Exercise data ::

********

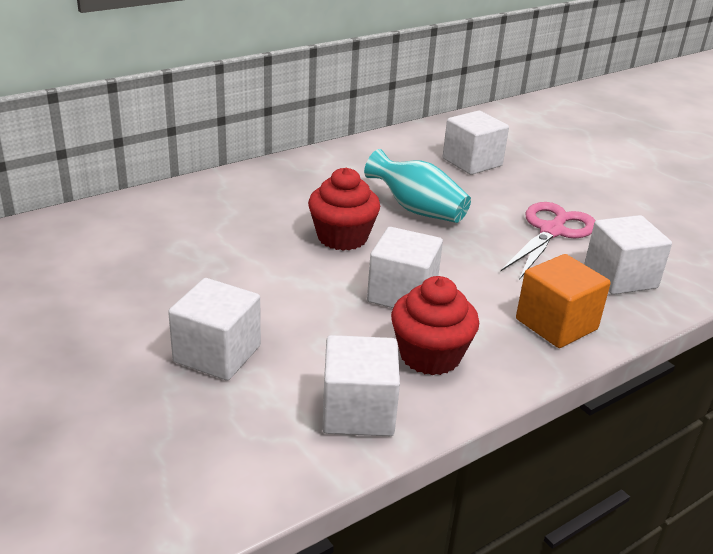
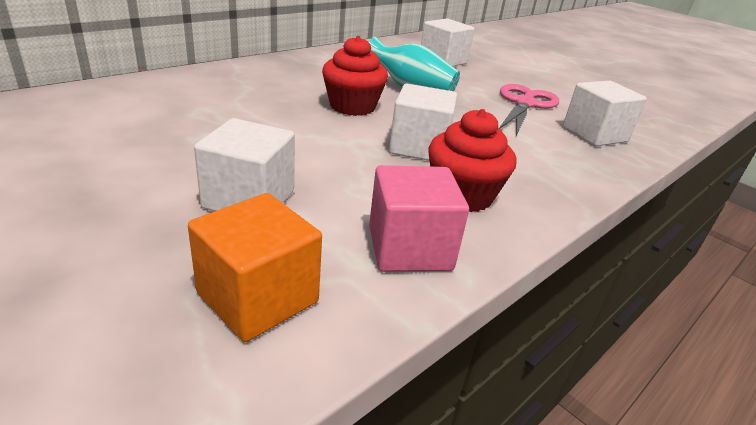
camera: 10 degrees left, 0 degrees up
(358, 412) = (409, 248): white cube -> pink cube
(556, 324) = (562, 168): orange cube -> orange cube (258, 297)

********

The task ::
Supply the number of lines above that contain the word "cube", and nothing else.

Result below ::
2